When you retype the data, keep every word exactly and include none of the pictures.

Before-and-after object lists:
Content starts

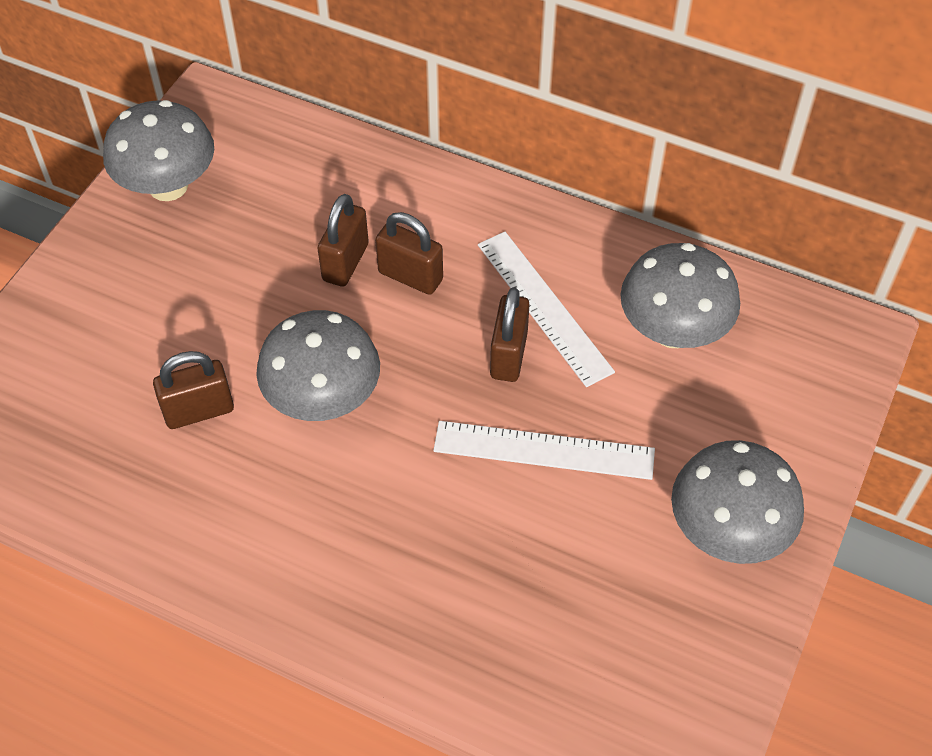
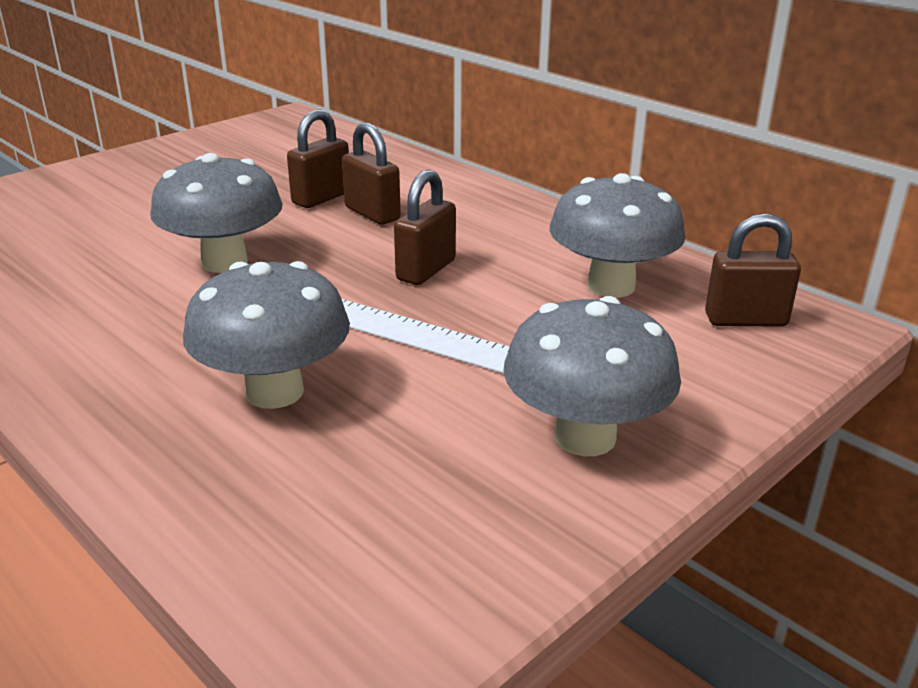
camera: 20 degrees right, 25 degrees down
(168, 186) = (216, 144): grey mushroom -> grey mushroom (274, 392)
(199, 411) = (109, 248): brown padlock -> brown padlock (745, 320)
(543, 307) = (484, 250): white ruler -> none

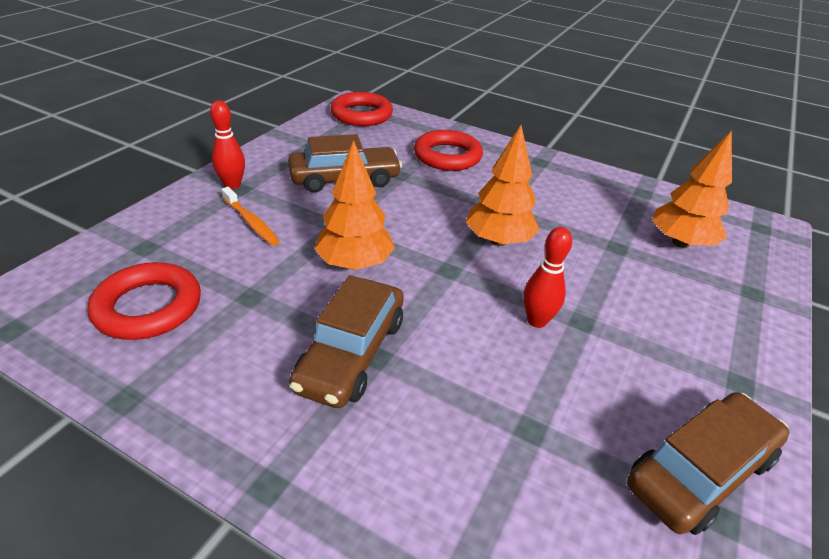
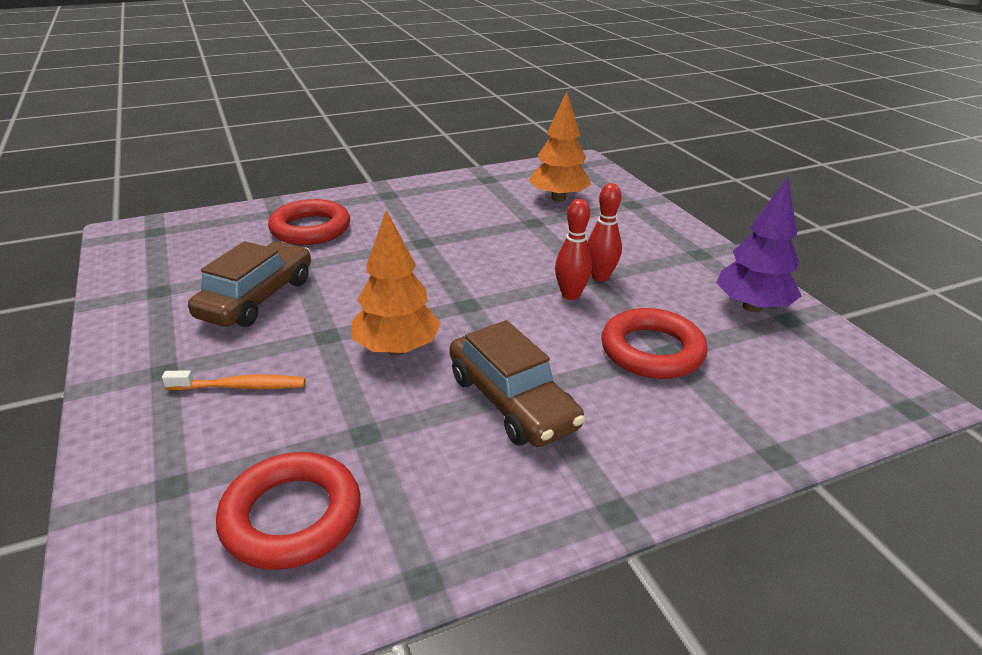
camera: 50 degrees left, 5 degrees down
(232, 185) = (148, 374): red bowling pin -> red bowling pin (600, 277)
(361, 114) = (156, 238): red ring -> red ring (652, 351)
(498, 241) = (462, 264): orange tree -> none
(700, 472) = (752, 307): brown car -> purple tree

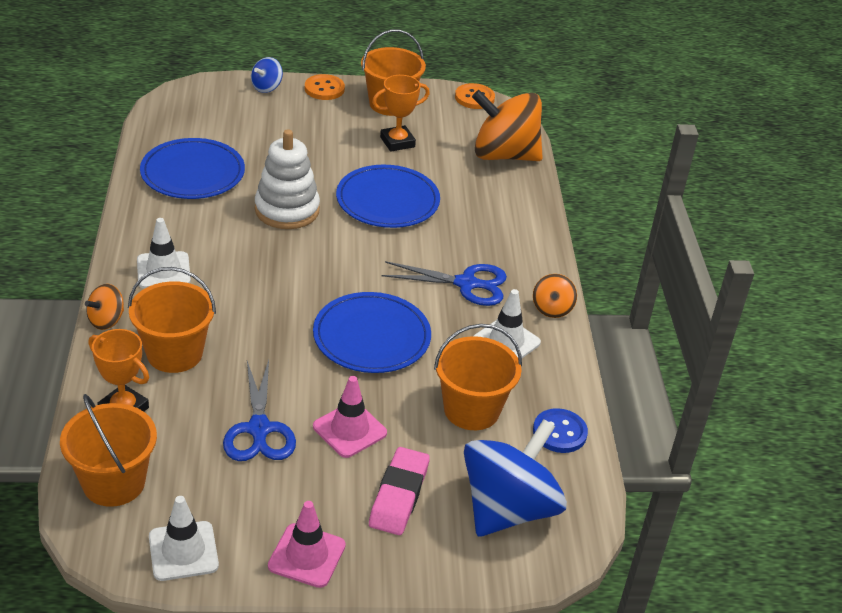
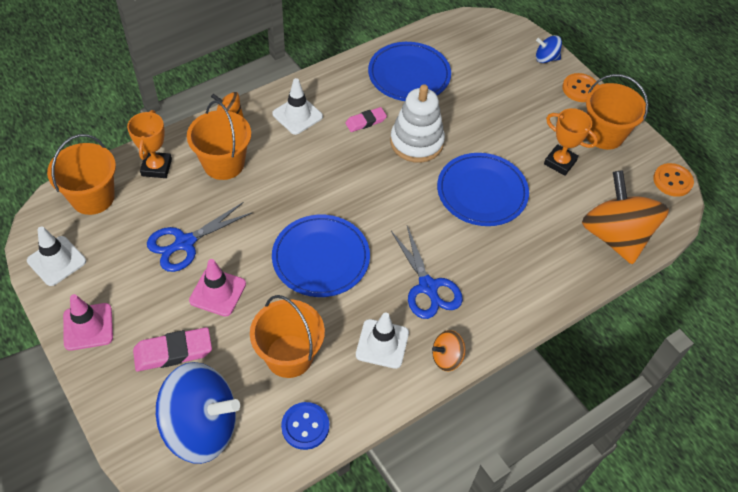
camera: 60 degrees right, 15 degrees up
(224, 229) = (366, 122): none -> pink eraser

Content ends

• [Task solution]:
camera: 20 degrees right, 25 degrees down
(168, 186) = (216, 144): grey mushroom -> grey mushroom (274, 392)
(199, 411) = (109, 248): brown padlock -> brown padlock (745, 320)
(543, 307) = (484, 250): white ruler -> none

camera: 50 degrees left, 5 degrees down
(232, 185) = (148, 374): red bowling pin -> red bowling pin (600, 277)
(361, 114) = (156, 238): red ring -> red ring (652, 351)
(498, 241) = (462, 264): orange tree -> none
(700, 472) = (752, 307): brown car -> purple tree

camera: 60 degrees right, 15 degrees up
(224, 229) = (366, 122): none -> pink eraser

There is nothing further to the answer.